## Brief
Pictures do not belong in the copy. Return all of the entries exactly.

[Recorded data]
········

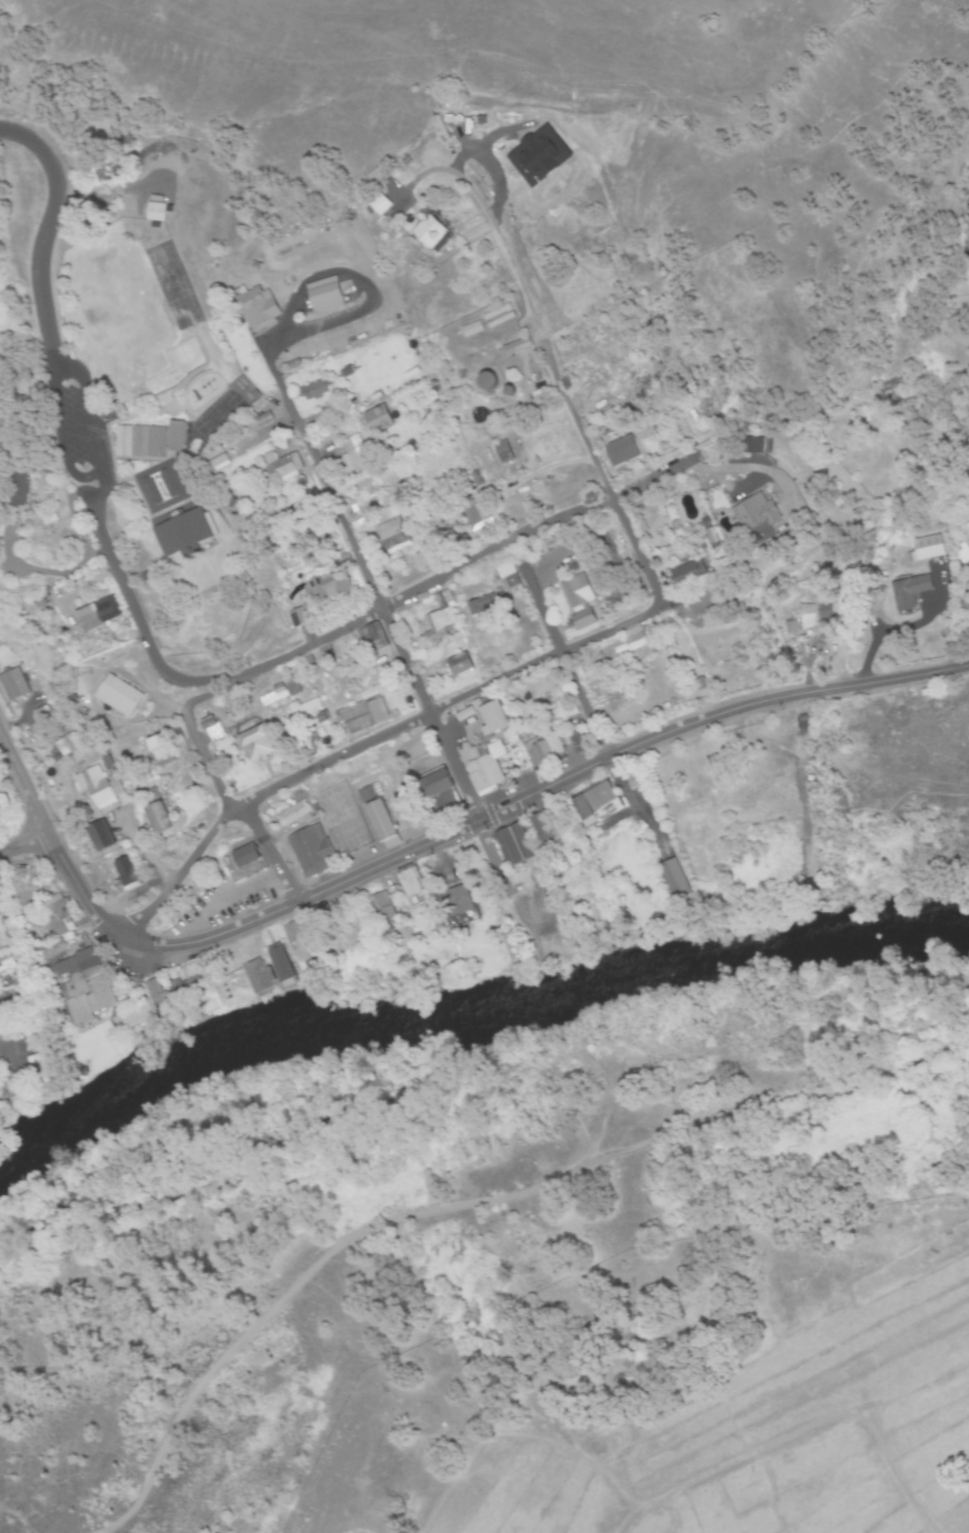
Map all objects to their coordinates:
building: (153, 213)
road: (45, 224)
building: (429, 230)
road: (508, 255)
building: (325, 295)
building: (261, 309)
building: (500, 317)
building: (474, 331)
building: (516, 348)
road: (56, 356)
building: (486, 381)
building: (316, 391)
building: (537, 395)
road: (58, 421)
building: (378, 421)
road: (93, 429)
road: (303, 430)
building: (147, 441)
building: (751, 446)
building: (621, 452)
building: (356, 455)
building: (215, 465)
building: (283, 469)
road: (751, 469)
road: (89, 476)
building: (17, 487)
building: (158, 488)
road: (617, 502)
building: (754, 513)
building: (478, 514)
road: (75, 521)
road: (300, 524)
building: (179, 533)
building: (391, 536)
road: (42, 571)
building: (687, 574)
building: (511, 577)
road: (439, 581)
building: (328, 587)
building: (906, 592)
building: (574, 594)
road: (130, 598)
building: (481, 606)
building: (98, 615)
building: (812, 618)
building: (582, 621)
building: (439, 626)
building: (372, 634)
building: (634, 640)
road: (561, 651)
building: (458, 666)
building: (120, 696)
building: (275, 696)
building: (307, 709)
road: (428, 711)
building: (362, 717)
building: (237, 718)
building: (492, 718)
building: (214, 730)
road: (192, 733)
road: (369, 741)
building: (579, 742)
building: (256, 744)
building: (69, 745)
building: (543, 750)
building: (161, 752)
building: (485, 769)
road: (218, 786)
building: (99, 788)
road: (538, 790)
building: (438, 793)
building: (595, 804)
building: (379, 820)
building: (156, 821)
building: (540, 829)
road: (22, 842)
building: (512, 845)
road: (52, 847)
building: (311, 851)
road: (268, 852)
building: (243, 857)
building: (125, 874)
building: (409, 882)
building: (455, 902)
building: (382, 907)
building: (42, 914)
building: (0, 935)
building: (294, 936)
building: (278, 963)
building: (256, 976)
building: (82, 982)
building: (187, 988)
building: (132, 1016)
river: (467, 1038)
road: (4, 1052)
road: (475, 1205)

········

## Reply
Map all objects to their coordinates:
building: (153, 213)
road: (45, 224)
building: (429, 230)
road: (508, 255)
building: (325, 295)
building: (261, 309)
building: (500, 317)
building: (474, 331)
building: (516, 348)
road: (56, 356)
building: (486, 381)
building: (316, 391)
building: (537, 395)
road: (58, 421)
building: (378, 421)
road: (93, 429)
road: (303, 430)
building: (147, 441)
building: (751, 446)
building: (621, 452)
building: (356, 455)
building: (215, 465)
building: (283, 469)
road: (751, 469)
road: (89, 476)
building: (17, 487)
building: (158, 488)
road: (617, 502)
building: (754, 513)
building: (478, 514)
road: (75, 521)
road: (300, 524)
building: (179, 533)
building: (391, 536)
road: (42, 571)
building: (687, 574)
building: (511, 577)
road: (439, 581)
building: (328, 587)
building: (906, 592)
building: (574, 594)
road: (130, 598)
building: (481, 606)
building: (98, 615)
building: (812, 618)
building: (582, 621)
building: (439, 626)
building: (372, 634)
building: (634, 640)
road: (561, 651)
building: (458, 666)
building: (120, 696)
building: (275, 696)
building: (307, 709)
road: (428, 711)
building: (362, 717)
building: (237, 718)
building: (492, 718)
building: (214, 730)
road: (192, 733)
road: (369, 741)
building: (579, 742)
building: (256, 744)
building: (69, 745)
building: (543, 750)
building: (161, 752)
building: (485, 769)
road: (218, 786)
building: (99, 788)
road: (538, 790)
building: (438, 793)
building: (595, 804)
building: (379, 820)
building: (156, 821)
building: (540, 829)
road: (22, 842)
building: (512, 845)
road: (52, 847)
building: (311, 851)
road: (268, 852)
building: (243, 857)
building: (125, 874)
building: (409, 882)
building: (455, 902)
building: (382, 907)
building: (42, 914)
building: (0, 935)
building: (294, 936)
building: (278, 963)
building: (256, 976)
building: (82, 982)
building: (187, 988)
building: (132, 1016)
river: (467, 1038)
road: (4, 1052)
road: (475, 1205)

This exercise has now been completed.